* **The problem**:
Please restate the entries verbatim. The copy should hold no pictures.

* **Entries shown**:
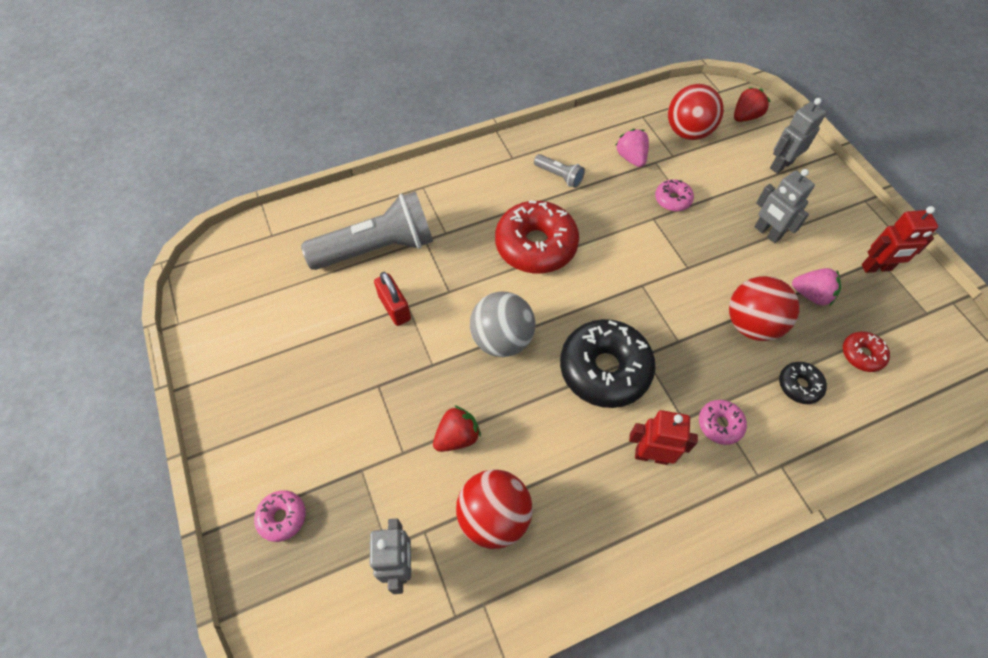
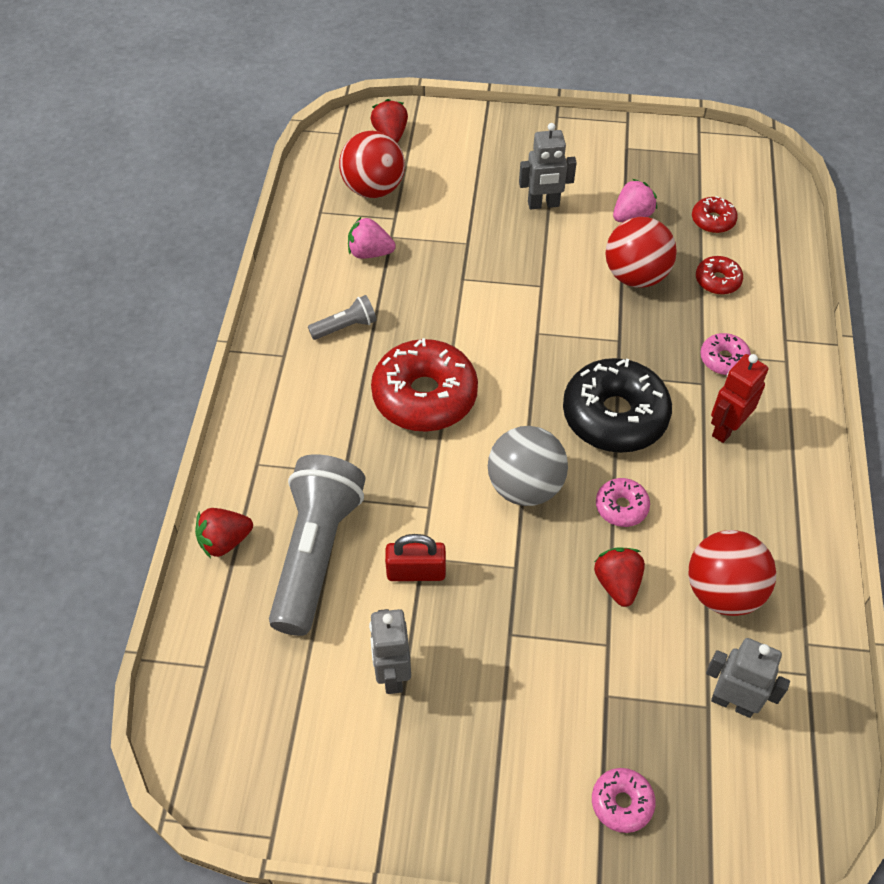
camera: 60 degrees left, 5 degrees down
pink donut [655,179,694,212] -> pink donut moved to [596,478,650,527]
grey robot [770,98,827,174] -> grey robot moved to [369,609,411,694]
black donut [779,362,827,404] -> red donut [696,256,743,295]
red robot [862,206,938,273] -> none
none -> red strawberry [195,508,253,558]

* **Reply**:
camera: 60 degrees left, 5 degrees down
pink donut [655,179,694,212] -> pink donut moved to [596,478,650,527]
grey robot [770,98,827,174] -> grey robot moved to [369,609,411,694]
black donut [779,362,827,404] -> red donut [696,256,743,295]
red robot [862,206,938,273] -> none
none -> red strawberry [195,508,253,558]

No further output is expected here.